• Exercise directions: Write out all of the records below precisely as given, omitting the images.

• Information shown:
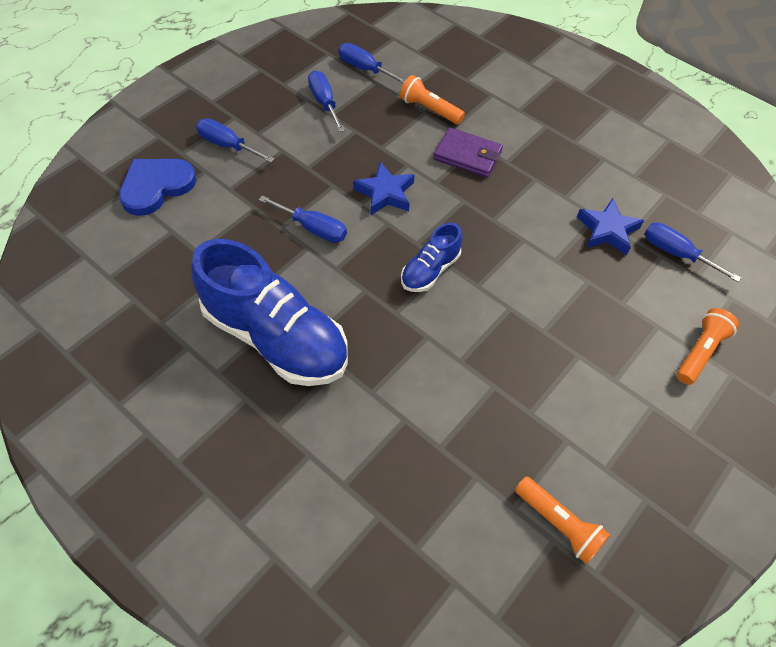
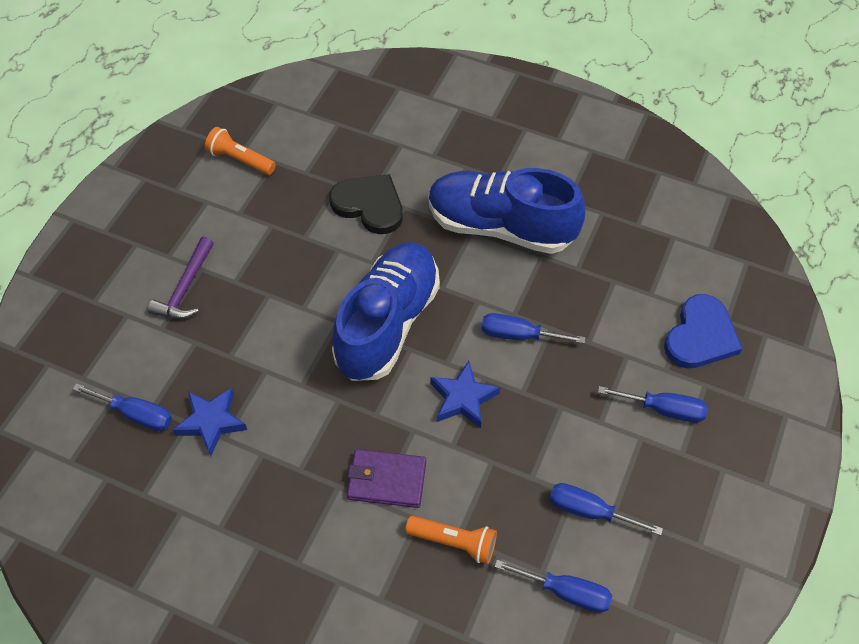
camera: 165 degrees right, 0 degrees up
blue screwdriver [308,71,345,132] -> blue screwdriver turned 150 degrees clockwise [549,483,663,536]
blue shoe [401,223,463,292] -> blue shoe [332,242,440,381], size x2.06
orange flashlight [677,308,739,385] -> none
none -> purple hammer [148,237,214,319]
none -> black heart [329,174,403,234]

• Finished exercise:
camera: 165 degrees right, 0 degrees up
blue screwdriver [308,71,345,132] -> blue screwdriver turned 150 degrees clockwise [549,483,663,536]
blue shoe [401,223,463,292] -> blue shoe [332,242,440,381], size x2.06
orange flashlight [677,308,739,385] -> none
none -> purple hammer [148,237,214,319]
none -> black heart [329,174,403,234]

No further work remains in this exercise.